------ EXERCISE MATERIAL ------

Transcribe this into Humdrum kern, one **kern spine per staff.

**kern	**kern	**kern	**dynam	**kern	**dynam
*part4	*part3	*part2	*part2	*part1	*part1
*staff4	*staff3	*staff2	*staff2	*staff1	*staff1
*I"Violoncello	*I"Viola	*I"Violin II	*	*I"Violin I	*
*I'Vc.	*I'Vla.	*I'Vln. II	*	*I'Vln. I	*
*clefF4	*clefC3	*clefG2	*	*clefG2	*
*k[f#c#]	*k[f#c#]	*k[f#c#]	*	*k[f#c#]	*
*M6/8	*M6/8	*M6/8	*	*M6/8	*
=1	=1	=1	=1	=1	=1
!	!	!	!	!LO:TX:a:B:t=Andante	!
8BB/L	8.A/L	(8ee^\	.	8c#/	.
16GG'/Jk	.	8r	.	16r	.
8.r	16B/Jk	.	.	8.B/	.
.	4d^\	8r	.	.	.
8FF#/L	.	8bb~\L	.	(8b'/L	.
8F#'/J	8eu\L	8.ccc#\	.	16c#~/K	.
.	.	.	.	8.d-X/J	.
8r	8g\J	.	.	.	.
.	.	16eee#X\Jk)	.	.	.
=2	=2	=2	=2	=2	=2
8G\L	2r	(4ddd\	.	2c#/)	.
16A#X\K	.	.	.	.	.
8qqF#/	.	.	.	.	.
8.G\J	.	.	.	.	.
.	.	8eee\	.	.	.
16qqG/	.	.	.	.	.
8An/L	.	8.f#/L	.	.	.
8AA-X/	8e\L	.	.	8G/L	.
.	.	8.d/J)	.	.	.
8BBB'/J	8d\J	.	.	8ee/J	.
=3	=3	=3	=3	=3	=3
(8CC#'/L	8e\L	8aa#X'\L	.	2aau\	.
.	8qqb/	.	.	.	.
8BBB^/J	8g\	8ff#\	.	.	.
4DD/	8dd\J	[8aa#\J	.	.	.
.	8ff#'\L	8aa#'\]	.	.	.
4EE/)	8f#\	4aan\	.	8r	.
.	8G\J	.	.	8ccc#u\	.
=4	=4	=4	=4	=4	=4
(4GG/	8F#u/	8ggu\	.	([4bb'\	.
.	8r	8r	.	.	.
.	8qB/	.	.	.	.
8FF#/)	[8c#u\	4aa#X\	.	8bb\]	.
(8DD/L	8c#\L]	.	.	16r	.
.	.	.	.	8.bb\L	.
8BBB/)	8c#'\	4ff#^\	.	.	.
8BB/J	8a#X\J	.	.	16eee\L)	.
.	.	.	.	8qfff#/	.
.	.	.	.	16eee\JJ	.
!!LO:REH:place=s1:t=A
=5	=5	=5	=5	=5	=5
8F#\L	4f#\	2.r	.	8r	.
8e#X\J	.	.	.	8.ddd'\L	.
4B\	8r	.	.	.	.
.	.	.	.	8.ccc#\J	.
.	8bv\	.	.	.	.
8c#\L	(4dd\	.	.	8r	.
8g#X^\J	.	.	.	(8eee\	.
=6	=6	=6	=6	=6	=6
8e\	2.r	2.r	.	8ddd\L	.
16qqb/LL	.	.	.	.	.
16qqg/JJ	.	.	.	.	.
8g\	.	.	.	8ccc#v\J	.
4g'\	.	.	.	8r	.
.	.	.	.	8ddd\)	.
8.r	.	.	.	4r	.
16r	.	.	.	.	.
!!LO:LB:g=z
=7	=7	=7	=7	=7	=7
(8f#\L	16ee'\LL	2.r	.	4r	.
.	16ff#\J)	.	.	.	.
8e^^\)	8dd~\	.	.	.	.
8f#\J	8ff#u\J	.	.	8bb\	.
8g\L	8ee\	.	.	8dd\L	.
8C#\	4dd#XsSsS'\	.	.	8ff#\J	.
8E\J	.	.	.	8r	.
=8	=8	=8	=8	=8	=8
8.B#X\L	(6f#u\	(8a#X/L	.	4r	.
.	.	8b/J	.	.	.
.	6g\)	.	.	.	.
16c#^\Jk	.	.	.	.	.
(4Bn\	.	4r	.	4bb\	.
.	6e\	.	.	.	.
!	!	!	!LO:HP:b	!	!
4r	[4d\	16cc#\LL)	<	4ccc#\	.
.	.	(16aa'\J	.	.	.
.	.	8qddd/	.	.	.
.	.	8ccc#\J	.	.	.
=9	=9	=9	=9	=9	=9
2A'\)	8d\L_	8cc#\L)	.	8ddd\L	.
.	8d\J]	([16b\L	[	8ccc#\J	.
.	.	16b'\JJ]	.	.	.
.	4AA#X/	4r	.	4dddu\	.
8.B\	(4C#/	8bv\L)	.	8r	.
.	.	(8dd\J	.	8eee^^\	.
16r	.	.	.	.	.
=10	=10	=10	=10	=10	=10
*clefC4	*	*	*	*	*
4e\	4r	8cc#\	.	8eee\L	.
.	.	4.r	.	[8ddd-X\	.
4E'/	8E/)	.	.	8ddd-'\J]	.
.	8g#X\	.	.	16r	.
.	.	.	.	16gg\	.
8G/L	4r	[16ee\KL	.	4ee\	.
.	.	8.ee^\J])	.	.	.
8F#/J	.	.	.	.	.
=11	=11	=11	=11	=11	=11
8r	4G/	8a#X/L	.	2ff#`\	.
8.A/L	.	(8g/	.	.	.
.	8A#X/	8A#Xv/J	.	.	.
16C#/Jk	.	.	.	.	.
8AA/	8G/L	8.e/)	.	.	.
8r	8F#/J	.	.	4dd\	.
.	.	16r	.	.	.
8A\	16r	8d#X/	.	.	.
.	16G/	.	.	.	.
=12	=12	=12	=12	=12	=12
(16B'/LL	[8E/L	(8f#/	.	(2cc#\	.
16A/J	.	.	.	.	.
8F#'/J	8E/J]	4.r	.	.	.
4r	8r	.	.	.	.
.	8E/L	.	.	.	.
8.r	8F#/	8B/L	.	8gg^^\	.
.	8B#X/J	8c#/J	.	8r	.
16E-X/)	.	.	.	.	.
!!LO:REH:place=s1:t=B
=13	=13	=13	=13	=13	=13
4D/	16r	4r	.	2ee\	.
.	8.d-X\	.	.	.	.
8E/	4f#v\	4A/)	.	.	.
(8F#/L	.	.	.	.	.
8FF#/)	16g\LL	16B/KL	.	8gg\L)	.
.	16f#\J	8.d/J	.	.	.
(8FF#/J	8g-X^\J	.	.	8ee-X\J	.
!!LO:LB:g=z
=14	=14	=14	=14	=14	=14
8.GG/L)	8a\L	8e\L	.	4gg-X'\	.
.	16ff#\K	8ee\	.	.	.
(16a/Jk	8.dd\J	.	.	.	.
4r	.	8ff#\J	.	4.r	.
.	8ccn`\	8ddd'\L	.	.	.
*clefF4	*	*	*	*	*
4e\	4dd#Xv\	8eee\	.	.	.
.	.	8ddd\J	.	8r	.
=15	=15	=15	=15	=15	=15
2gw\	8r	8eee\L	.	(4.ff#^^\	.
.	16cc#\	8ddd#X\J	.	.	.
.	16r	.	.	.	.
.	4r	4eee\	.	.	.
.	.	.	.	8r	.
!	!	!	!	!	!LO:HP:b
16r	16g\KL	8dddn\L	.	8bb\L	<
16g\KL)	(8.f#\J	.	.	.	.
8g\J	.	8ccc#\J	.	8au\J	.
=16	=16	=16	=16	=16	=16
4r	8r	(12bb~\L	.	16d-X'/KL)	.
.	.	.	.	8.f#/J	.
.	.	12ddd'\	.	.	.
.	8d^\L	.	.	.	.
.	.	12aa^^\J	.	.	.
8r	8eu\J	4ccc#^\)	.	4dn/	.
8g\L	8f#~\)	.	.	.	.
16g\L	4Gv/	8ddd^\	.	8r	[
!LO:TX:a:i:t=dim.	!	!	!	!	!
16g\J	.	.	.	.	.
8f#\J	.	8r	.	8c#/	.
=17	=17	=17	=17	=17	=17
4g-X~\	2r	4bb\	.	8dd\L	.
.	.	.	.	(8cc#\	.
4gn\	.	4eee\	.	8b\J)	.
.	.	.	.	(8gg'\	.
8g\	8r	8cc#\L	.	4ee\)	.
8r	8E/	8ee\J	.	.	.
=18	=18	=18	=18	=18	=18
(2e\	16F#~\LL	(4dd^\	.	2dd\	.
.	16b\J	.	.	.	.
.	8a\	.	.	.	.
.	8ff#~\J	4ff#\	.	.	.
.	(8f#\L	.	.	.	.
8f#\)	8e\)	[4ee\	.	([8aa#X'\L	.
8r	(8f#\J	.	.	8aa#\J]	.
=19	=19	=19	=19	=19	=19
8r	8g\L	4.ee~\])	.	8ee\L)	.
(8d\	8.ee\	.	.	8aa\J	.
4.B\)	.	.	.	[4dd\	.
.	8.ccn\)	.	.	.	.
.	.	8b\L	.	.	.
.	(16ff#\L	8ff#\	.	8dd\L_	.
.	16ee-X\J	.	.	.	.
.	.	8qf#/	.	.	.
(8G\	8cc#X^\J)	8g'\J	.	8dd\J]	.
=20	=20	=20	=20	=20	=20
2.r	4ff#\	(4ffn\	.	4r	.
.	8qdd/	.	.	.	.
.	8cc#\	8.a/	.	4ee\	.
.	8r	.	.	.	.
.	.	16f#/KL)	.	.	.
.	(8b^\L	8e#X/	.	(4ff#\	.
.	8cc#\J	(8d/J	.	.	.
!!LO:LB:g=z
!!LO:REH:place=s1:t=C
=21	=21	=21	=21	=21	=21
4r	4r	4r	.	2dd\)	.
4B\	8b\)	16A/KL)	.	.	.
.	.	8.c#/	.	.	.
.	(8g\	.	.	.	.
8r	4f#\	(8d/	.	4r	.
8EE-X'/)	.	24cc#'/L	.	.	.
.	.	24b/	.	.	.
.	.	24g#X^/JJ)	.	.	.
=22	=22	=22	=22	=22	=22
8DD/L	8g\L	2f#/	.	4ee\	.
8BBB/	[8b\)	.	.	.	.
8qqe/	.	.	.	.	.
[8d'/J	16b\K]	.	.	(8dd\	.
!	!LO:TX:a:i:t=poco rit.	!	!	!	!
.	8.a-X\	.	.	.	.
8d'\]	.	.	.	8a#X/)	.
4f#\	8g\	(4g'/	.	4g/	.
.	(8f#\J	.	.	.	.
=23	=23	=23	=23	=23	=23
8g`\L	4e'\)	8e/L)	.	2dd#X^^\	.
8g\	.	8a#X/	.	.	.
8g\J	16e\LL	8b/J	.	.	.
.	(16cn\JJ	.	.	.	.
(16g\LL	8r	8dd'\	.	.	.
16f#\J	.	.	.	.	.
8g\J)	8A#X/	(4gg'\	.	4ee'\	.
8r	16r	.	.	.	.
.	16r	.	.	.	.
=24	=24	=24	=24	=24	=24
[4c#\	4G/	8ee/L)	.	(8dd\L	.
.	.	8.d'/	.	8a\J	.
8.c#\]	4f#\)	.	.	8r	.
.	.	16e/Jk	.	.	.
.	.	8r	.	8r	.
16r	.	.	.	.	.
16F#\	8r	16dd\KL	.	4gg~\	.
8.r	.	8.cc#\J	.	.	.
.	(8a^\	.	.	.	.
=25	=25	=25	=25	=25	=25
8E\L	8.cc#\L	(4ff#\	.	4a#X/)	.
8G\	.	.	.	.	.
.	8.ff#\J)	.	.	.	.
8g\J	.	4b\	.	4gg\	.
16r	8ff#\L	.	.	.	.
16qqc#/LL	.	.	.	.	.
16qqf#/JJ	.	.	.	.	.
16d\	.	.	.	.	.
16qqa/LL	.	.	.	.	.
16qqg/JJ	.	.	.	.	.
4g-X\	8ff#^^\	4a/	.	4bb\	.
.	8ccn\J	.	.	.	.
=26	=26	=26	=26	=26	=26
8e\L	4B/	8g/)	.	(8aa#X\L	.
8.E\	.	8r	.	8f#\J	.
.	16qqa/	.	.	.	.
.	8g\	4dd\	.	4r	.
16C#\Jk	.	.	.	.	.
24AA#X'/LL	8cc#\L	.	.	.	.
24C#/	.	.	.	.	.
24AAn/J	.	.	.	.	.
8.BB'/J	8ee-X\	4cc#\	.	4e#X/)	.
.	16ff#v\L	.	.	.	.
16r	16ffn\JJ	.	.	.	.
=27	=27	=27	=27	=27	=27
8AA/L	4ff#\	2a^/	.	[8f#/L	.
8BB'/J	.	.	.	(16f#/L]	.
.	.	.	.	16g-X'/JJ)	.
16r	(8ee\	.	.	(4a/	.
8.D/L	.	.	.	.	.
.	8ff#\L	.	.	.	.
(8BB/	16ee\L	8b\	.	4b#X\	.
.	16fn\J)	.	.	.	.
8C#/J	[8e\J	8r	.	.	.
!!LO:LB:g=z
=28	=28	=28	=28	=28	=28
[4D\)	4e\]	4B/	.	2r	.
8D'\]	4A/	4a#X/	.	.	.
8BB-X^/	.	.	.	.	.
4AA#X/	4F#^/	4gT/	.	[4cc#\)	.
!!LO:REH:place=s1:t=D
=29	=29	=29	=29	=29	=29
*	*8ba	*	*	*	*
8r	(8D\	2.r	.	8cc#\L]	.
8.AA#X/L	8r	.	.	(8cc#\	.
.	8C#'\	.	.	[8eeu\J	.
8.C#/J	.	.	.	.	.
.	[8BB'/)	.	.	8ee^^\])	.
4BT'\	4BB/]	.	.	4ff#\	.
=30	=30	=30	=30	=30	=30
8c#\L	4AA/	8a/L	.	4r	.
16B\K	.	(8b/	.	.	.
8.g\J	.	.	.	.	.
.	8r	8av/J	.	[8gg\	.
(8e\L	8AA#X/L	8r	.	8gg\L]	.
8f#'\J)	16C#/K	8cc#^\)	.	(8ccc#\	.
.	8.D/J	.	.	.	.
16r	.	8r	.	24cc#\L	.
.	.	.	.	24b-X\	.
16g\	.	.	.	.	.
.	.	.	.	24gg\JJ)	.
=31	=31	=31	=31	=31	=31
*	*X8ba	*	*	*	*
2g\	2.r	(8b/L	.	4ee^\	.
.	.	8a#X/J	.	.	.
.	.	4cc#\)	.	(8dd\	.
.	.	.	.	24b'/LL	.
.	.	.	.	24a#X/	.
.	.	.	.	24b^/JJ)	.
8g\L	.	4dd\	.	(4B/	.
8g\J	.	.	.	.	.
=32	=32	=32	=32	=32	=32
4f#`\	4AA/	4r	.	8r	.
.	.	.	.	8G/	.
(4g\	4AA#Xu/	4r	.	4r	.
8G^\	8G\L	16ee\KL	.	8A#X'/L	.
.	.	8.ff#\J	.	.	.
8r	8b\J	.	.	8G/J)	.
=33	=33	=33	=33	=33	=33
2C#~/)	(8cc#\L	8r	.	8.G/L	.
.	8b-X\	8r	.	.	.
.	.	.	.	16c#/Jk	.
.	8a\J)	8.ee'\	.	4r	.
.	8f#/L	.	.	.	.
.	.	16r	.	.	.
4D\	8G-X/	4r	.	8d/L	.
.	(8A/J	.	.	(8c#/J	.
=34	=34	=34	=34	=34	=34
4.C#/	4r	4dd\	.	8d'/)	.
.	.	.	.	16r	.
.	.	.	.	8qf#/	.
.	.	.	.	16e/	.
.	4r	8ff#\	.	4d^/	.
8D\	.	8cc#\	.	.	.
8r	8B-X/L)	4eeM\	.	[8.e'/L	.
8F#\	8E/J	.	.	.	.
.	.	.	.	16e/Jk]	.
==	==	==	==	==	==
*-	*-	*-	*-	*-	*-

------

TASK OBJECTIVE ->
From the rows above, pull out each line containing the string "kern". Case counts.

TASK OUTPUT ->
Transcribe this into Humdrum kern, one **kern spine per staff.
**kern	**kern	**kern	**dynam	**kern	**dynam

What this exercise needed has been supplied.